[TASK TO COMPLETE]: Could you return all of the records exactly, minus their images?

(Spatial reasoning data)
%%

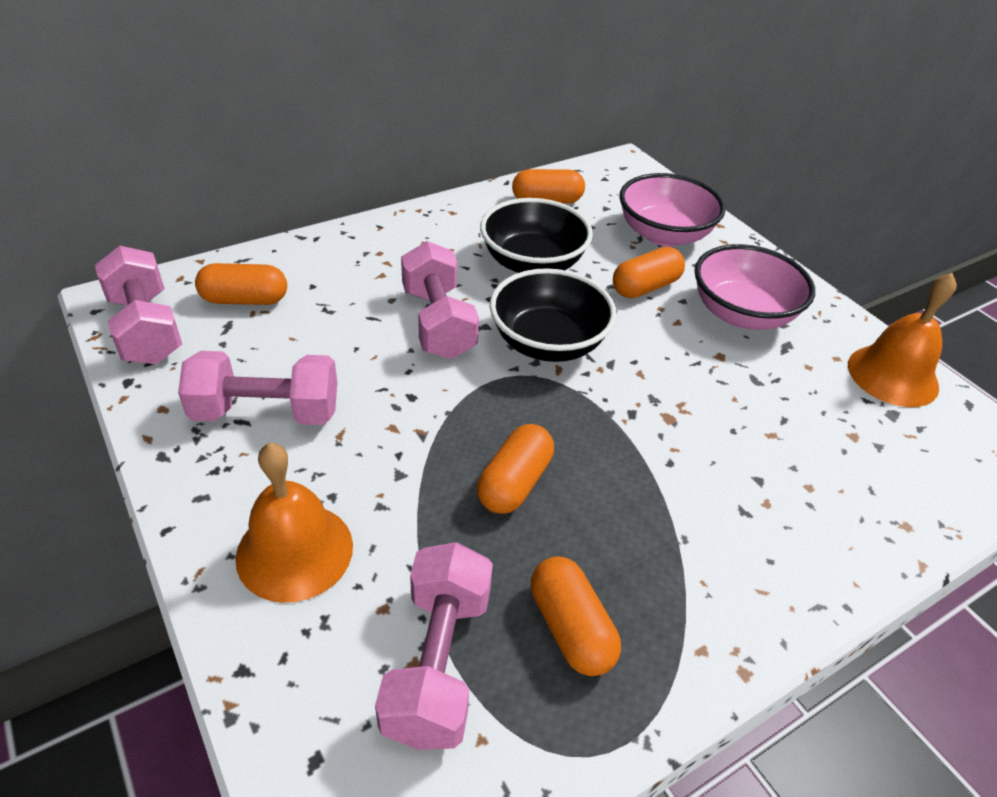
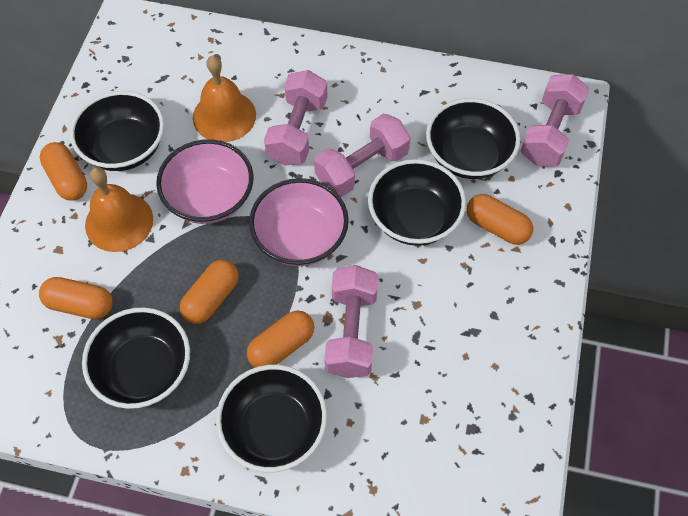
black bowl: 2 -> 5

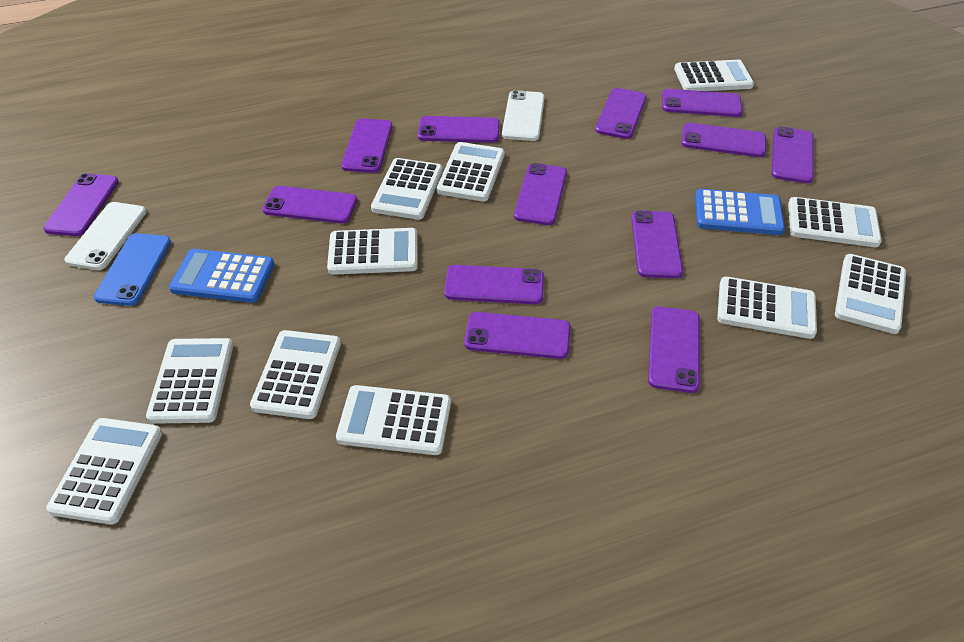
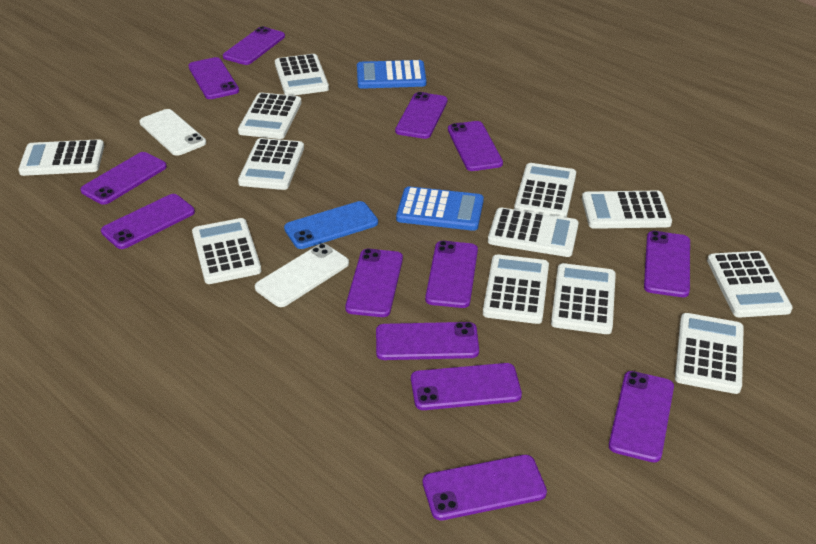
white calculator: 11 -> 12

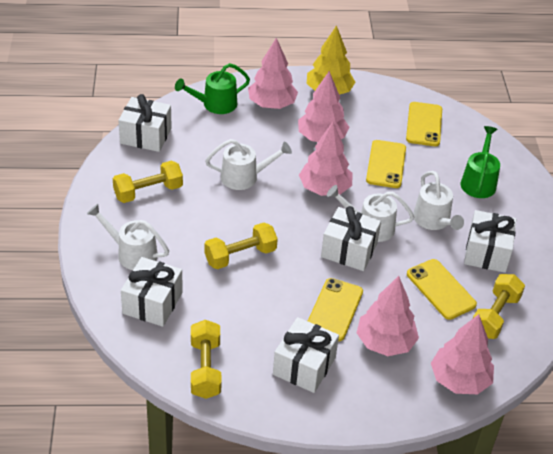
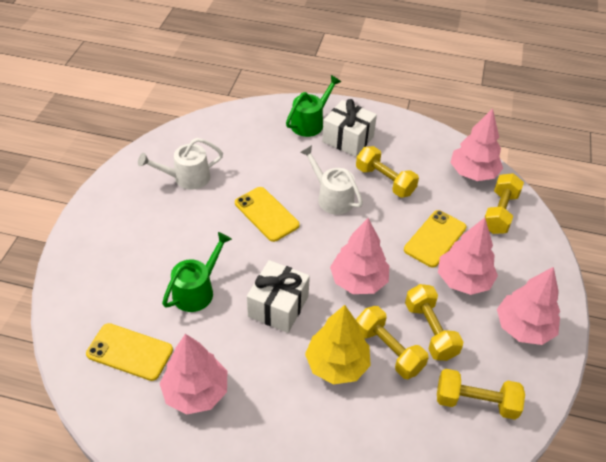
white gift: 5 -> 2
white watering can: 4 -> 2
yellow dumbbell: 4 -> 5
yellow phone: 4 -> 3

%%

[WORKED SOLUTION]:
black bowl: 2 -> 5

white calculator: 11 -> 12

white gift: 5 -> 2
white watering can: 4 -> 2
yellow dumbbell: 4 -> 5
yellow phone: 4 -> 3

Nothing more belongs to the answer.